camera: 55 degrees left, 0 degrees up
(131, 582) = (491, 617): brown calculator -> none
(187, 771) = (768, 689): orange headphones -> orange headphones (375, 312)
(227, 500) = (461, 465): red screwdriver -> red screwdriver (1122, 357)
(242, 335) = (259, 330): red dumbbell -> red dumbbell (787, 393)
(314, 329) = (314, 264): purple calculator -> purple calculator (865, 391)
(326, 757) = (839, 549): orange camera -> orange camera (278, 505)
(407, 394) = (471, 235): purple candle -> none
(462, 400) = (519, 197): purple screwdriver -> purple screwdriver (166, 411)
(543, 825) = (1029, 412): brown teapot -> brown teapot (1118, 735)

--

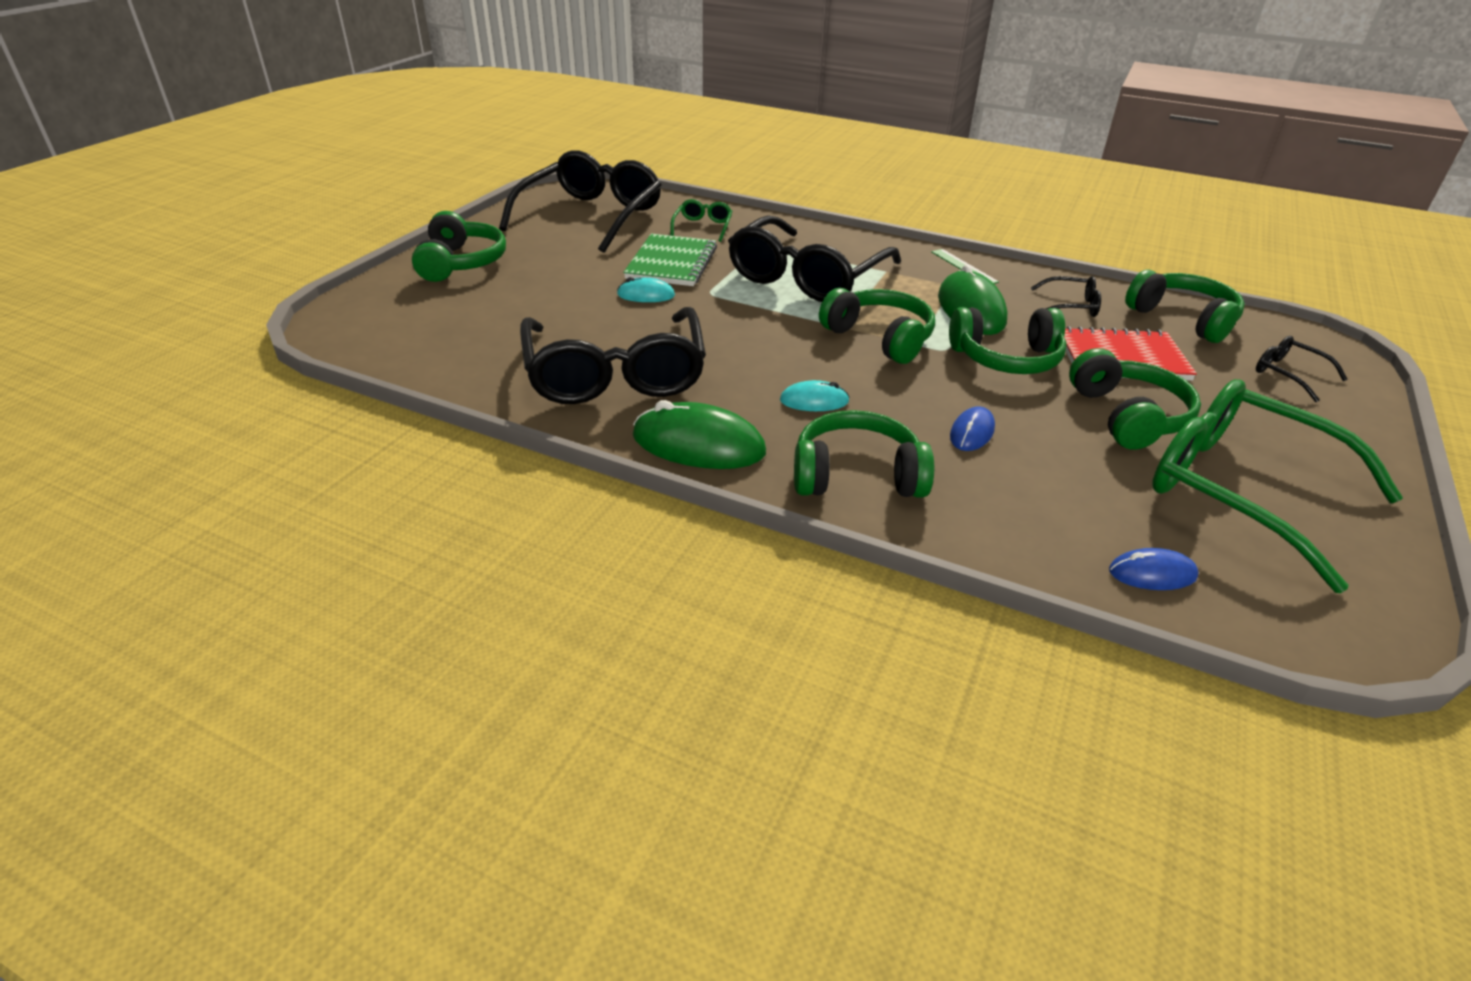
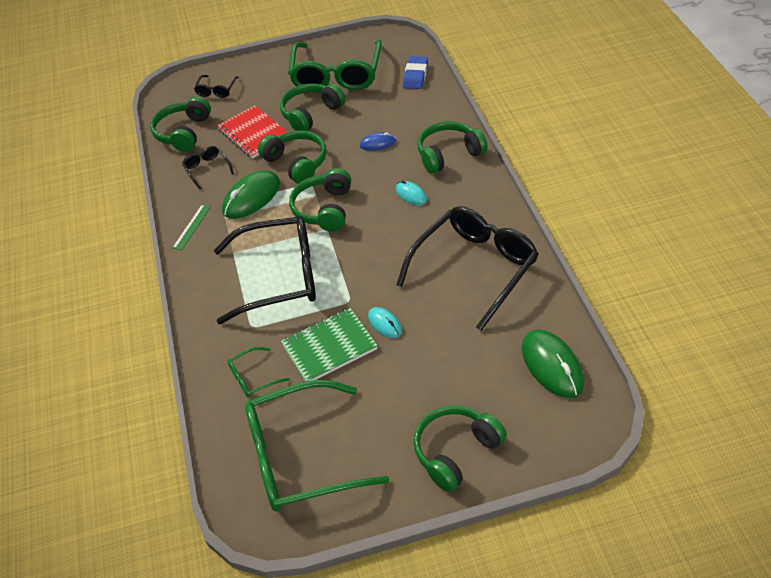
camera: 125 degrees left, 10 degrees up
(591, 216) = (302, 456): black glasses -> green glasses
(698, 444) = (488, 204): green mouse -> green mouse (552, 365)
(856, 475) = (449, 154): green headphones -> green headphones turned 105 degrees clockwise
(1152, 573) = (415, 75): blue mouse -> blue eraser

---

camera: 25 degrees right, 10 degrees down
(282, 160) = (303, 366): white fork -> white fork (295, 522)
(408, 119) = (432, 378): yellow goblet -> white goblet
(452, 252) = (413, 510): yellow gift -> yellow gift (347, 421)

**Exercise objective**
Copy all lines from the data that hold the word "white".

**Response area**
(282, 160) = (303, 366): white fork -> white fork (295, 522)
(408, 119) = (432, 378): yellow goblet -> white goblet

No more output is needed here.